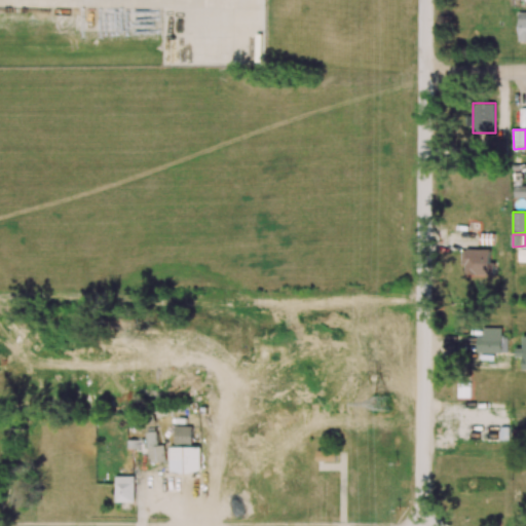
[(490,250),(462,249),(462,265),(465,265),(465,274),(495,274),(495,262),(490,262),(490,250)]
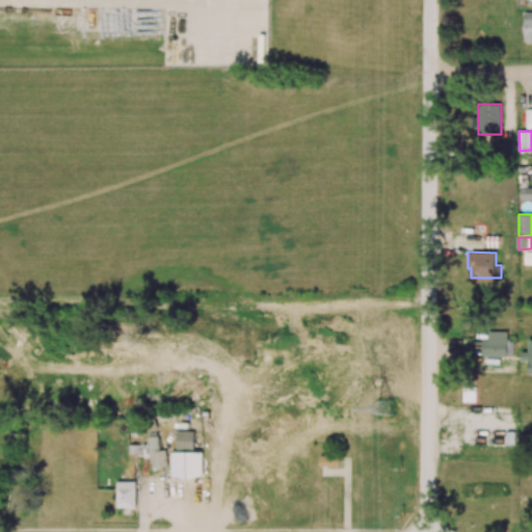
[(513,356),(514,341),(507,341),(508,331),(489,331),(489,340),(483,340),(482,356),(513,356)]
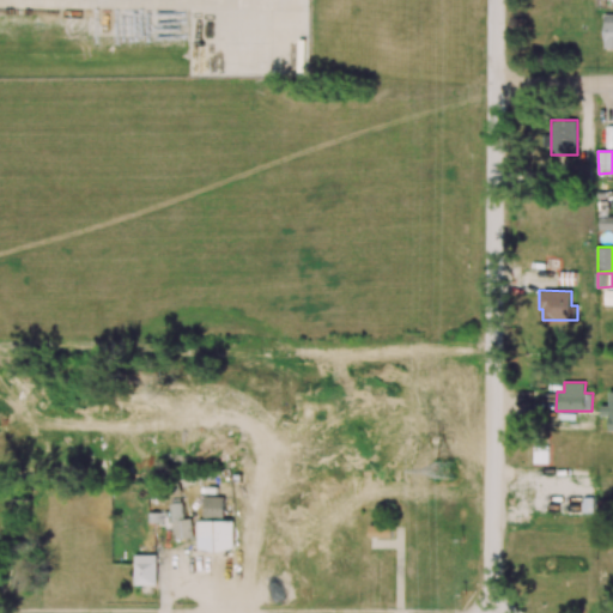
[(612,431),(612,392),(610,392),(610,406),(601,406),(601,416),(610,416),(608,431),(612,431)]
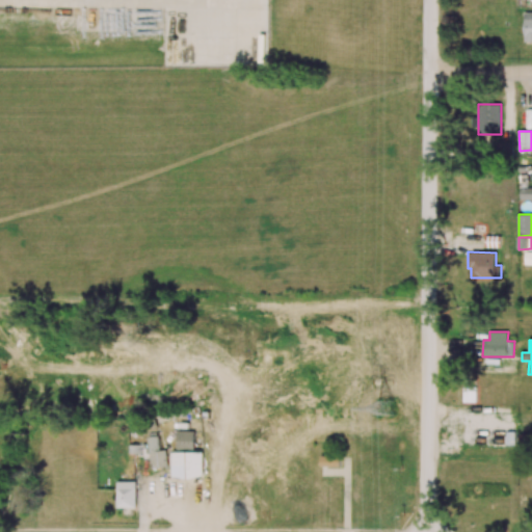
[(193,450),(194,431),(177,430),(177,450),(193,450)]
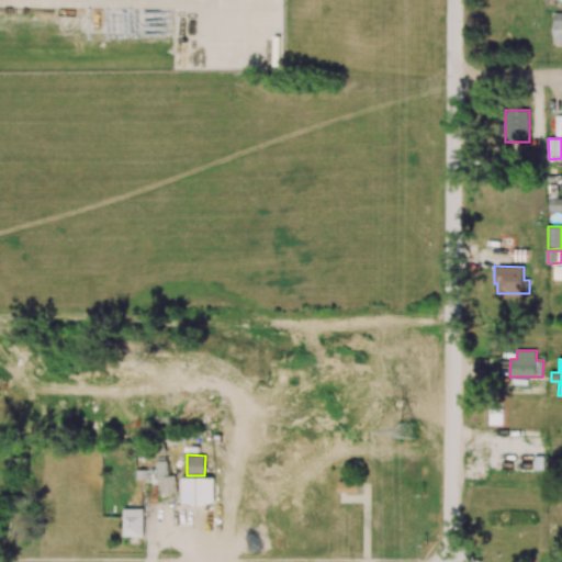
[(549,473),(561,472),(561,458),(549,459),(549,473)]
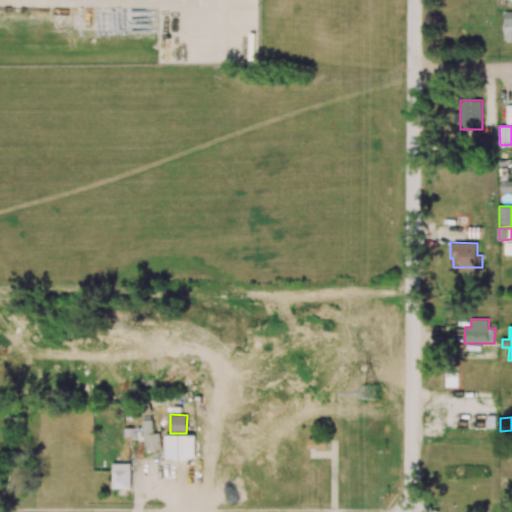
[(160,449),(160,433),(152,434),(152,420),(143,420),(144,450),(160,449)]
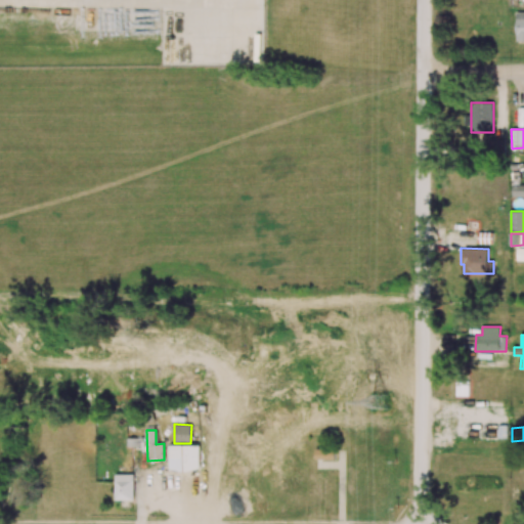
[(200,444),(169,445),(170,471),(201,471),(200,444)]
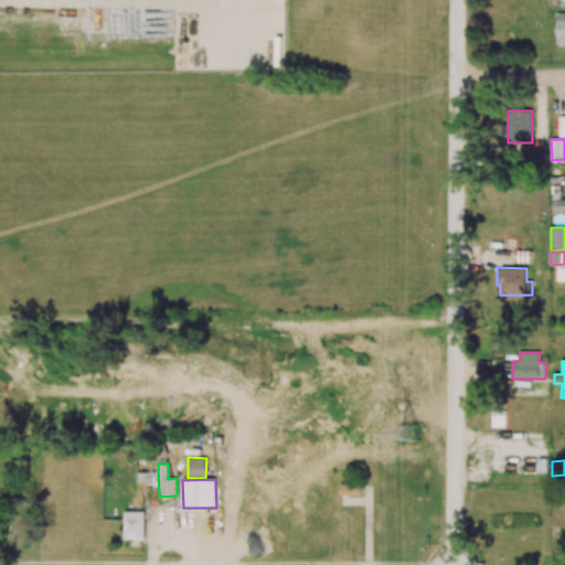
[(340,496),(361,496),(362,484),(340,483),(340,496)]
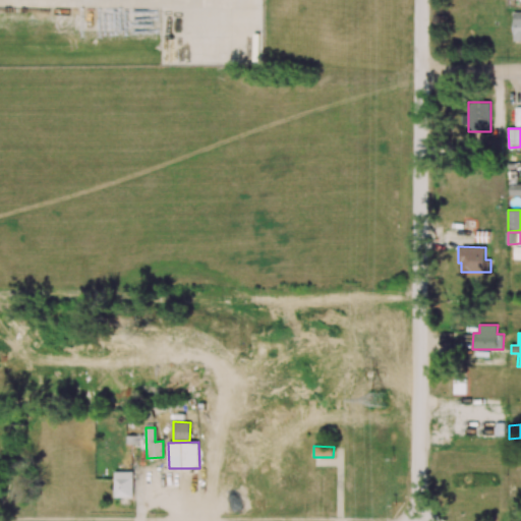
[(133,471),(114,472),(115,498),(133,497),(133,471)]
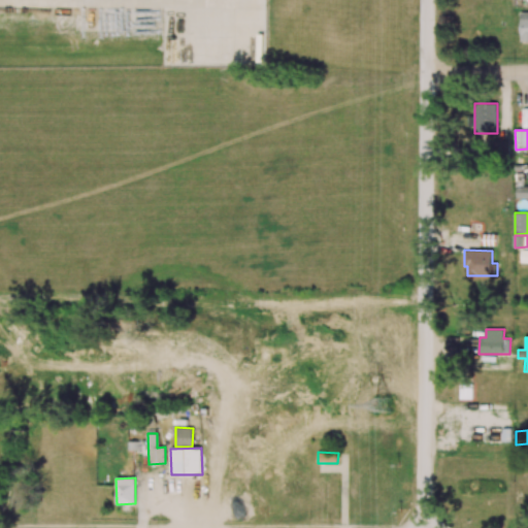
All buildings are outlined.
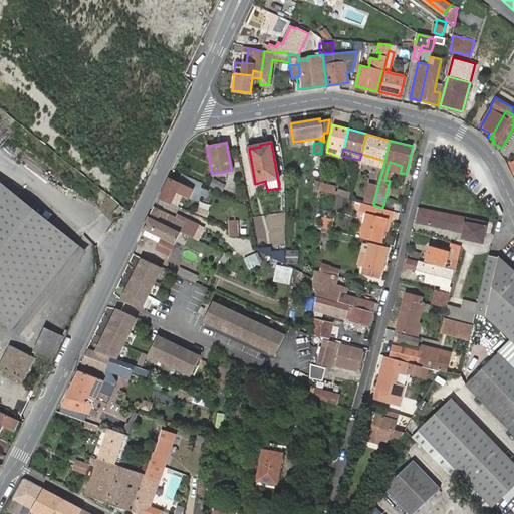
[(361,154),(359,160),(383,167),(384,161),(361,154)]
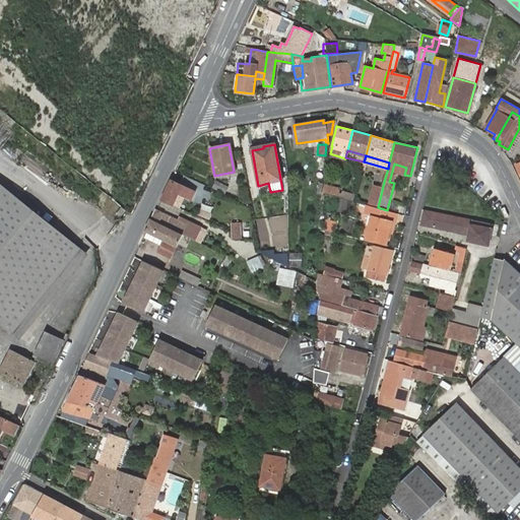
[(325,156),(318,156),(317,177),(324,177),(325,156)]
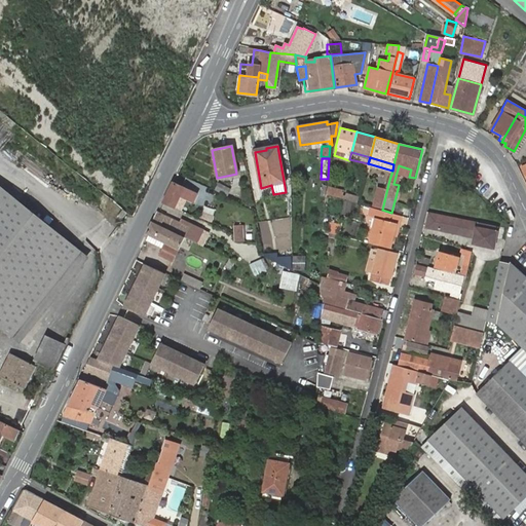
[(399,165),(397,173),(409,177),(411,170),(399,165)]
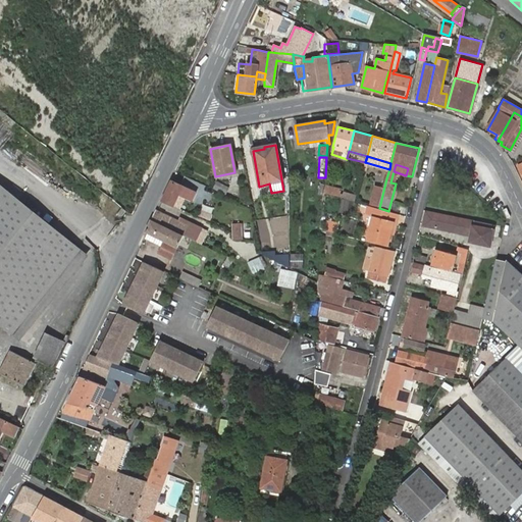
[(378,175),(371,206),(379,208),(386,178),(378,175)]
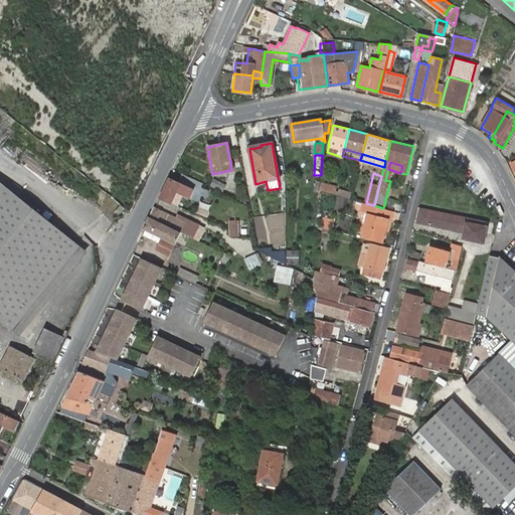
[(168,179),(159,197),(171,203),(176,192),(183,195),(185,196),(189,189),(180,184),(169,179),(168,179)]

***

Aim of the exercise: All the records above must be retyped exactly, except for their pictures.

Exercise response:
[(490,250),(462,249),(462,265),(465,265),(465,274),(495,274),(495,262),(490,262),(490,250)]
[(513,356),(514,341),(507,341),(508,331),(489,331),(489,340),(483,340),(482,356),(513,356)]
[(612,431),(612,392),(610,392),(610,406),(601,406),(601,416),(610,416),(608,431),(612,431)]
[(193,450),(194,431),(177,430),(177,450),(193,450)]
[(549,473),(561,472),(561,458),(549,459),(549,473)]
[(160,449),(160,433),(152,434),(152,420),(143,420),(144,450),(160,449)]
[(200,444),(169,445),(170,471),(201,471),(200,444)]
[(340,496),(361,496),(362,484),(340,483),(340,496)]
[(133,471),(114,472),(115,498),(133,497),(133,471)]
All buildings are outlined.
[(361,154),(359,160),(383,167),(384,161),(361,154)]
[(325,156),(318,156),(317,177),(324,177),(325,156)]
[(399,165),(397,173),(409,177),(411,170),(399,165)]
[(378,175),(371,206),(379,208),(386,178),(378,175)]
[(168,179),(159,197),(171,203),(176,192),(183,195),(185,196),(189,189),(180,184),(169,179),(168,179)]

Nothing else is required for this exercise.